### Your task:
The reply is to be the lines from the one with "camera: 10 degrees left, 5 degrees down" through the last line of the records below, each retyped exactly, with pictures left out.

### Stored data:
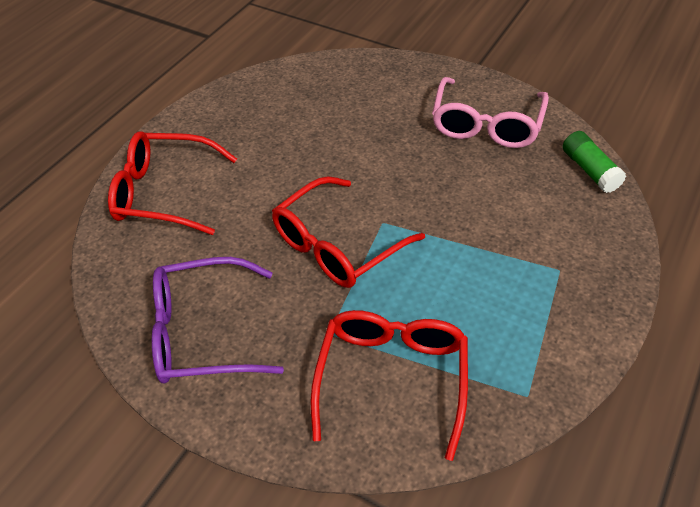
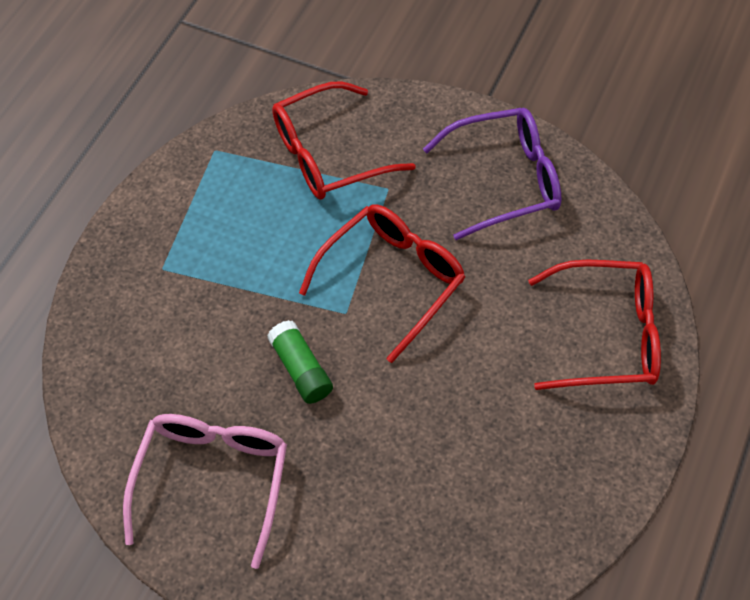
camera: 175 degrees right, 10 degrees up
red glasses [311,310,468,461] -> red glasses turned 60 degrees clockwise [272,82,416,200]
green glue stick [563,131,626,193] -> green glue stick moved to [267,320,333,404]

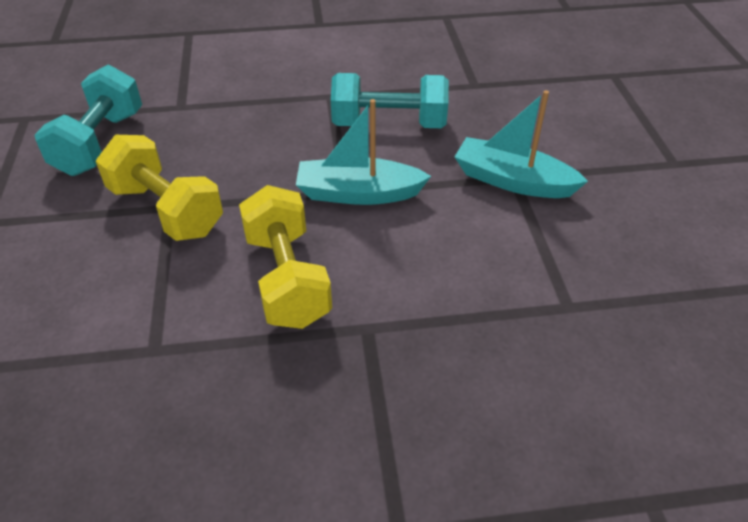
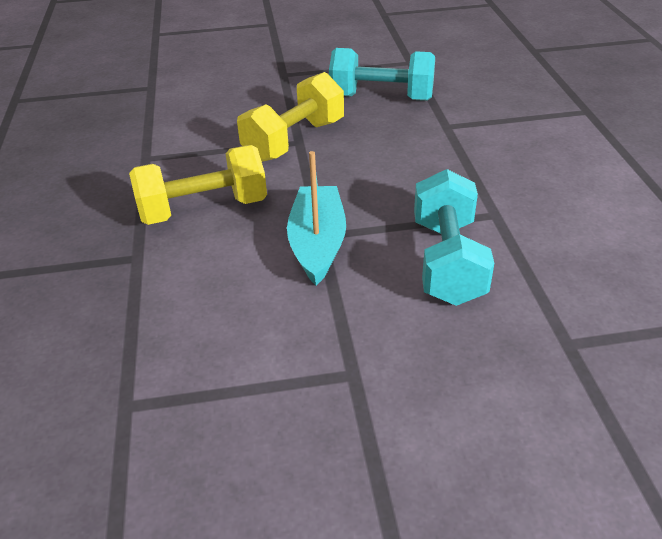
camera: 90 degrees right, 5 degrees down
turquoise boat [455,90,588,198] -> none

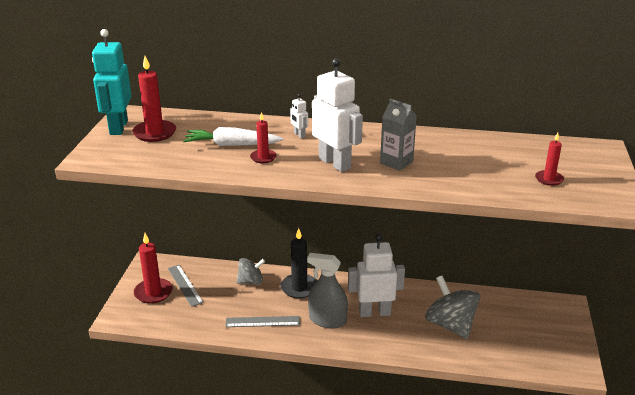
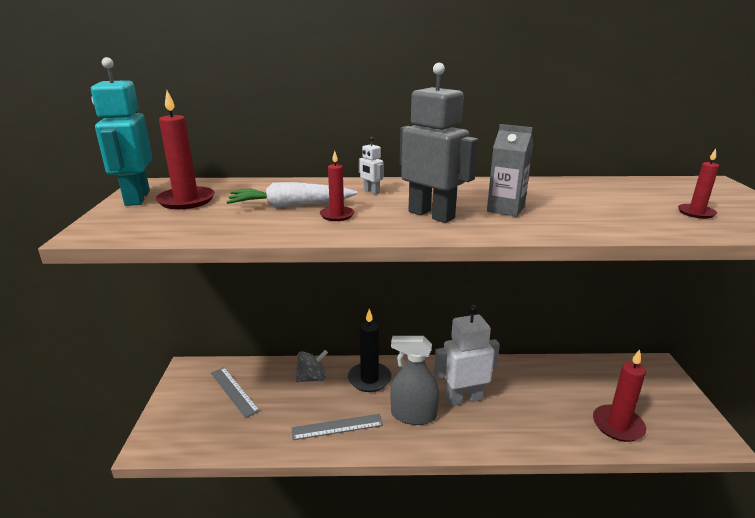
camera: 10 degrees left, 5 degrees down
red candle [134,233,173,304] -> red candle moved to [593,349,646,442]
white robot [312,58,363,172] -> grey robot [400,63,478,223]
grey spinning top [425,276,480,339] -> none

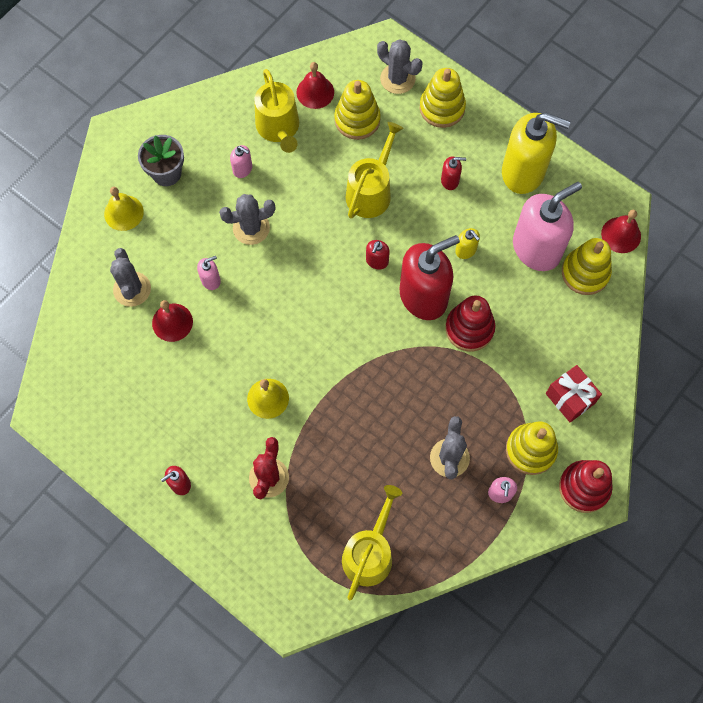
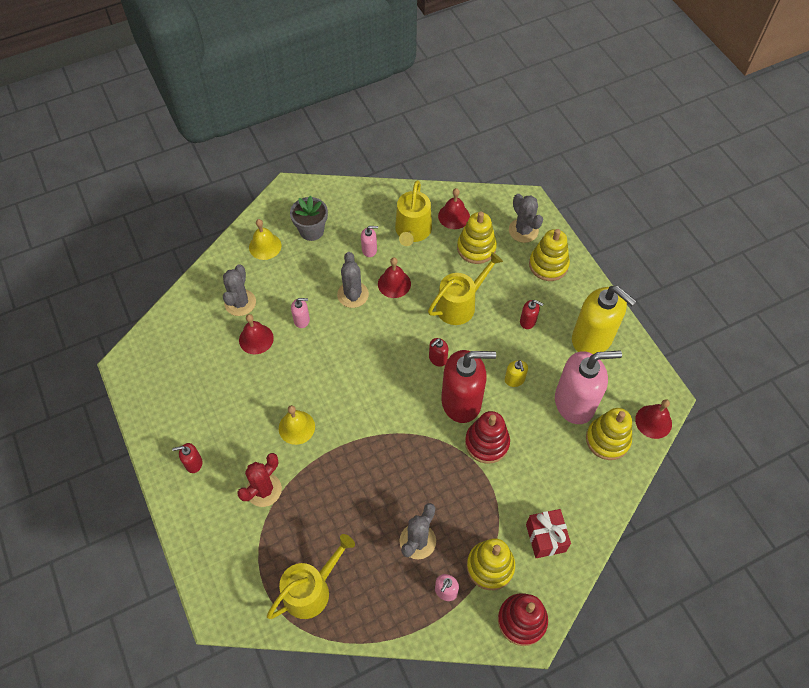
camera: 25 degrees right, 10 degrees down
grey cactus [219,194,276,245] -> grey cactus turned 75 degrees clockwise [337,252,369,308]
pink soap dispenser [230,145,252,178] -> pink soap dispenser turned 60 degrees counterclockwise [361,226,378,257]
none -> red bell [378,258,411,298]

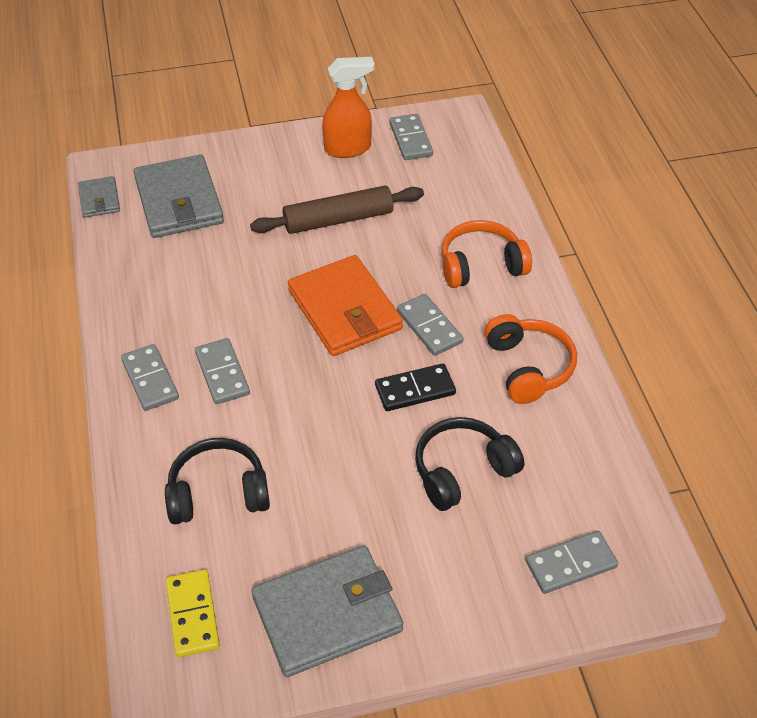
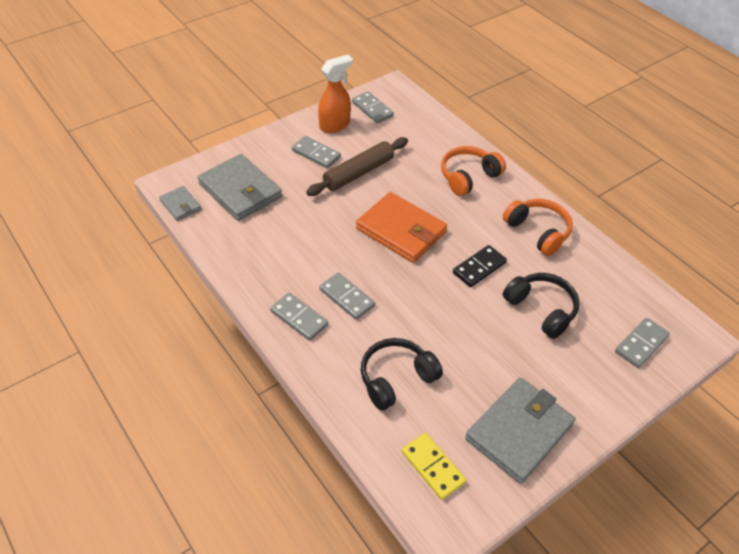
camera: 25 degrees left, 0 degrees up
grey domino [397,294,463,356] -> grey domino moved to [292,136,341,168]
black headphones [415,417,525,511] -> black headphones turned 105 degrees clockwise [503,273,579,339]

### Task result:
camera: 10 degrees left, 5 degrees down
red candle [134,233,173,304] -> red candle moved to [593,349,646,442]
white robot [312,58,363,172] -> grey robot [400,63,478,223]
grey spinning top [425,276,480,339] -> none

camera: 25 degrees right, 10 degrees down
grey cactus [219,194,276,245] -> grey cactus turned 75 degrees clockwise [337,252,369,308]
pink soap dispenser [230,145,252,178] -> pink soap dispenser turned 60 degrees counterclockwise [361,226,378,257]
none -> red bell [378,258,411,298]

camera: 25 degrees left, 0 degrees up
grey domino [397,294,463,356] -> grey domino moved to [292,136,341,168]
black headphones [415,417,525,511] -> black headphones turned 105 degrees clockwise [503,273,579,339]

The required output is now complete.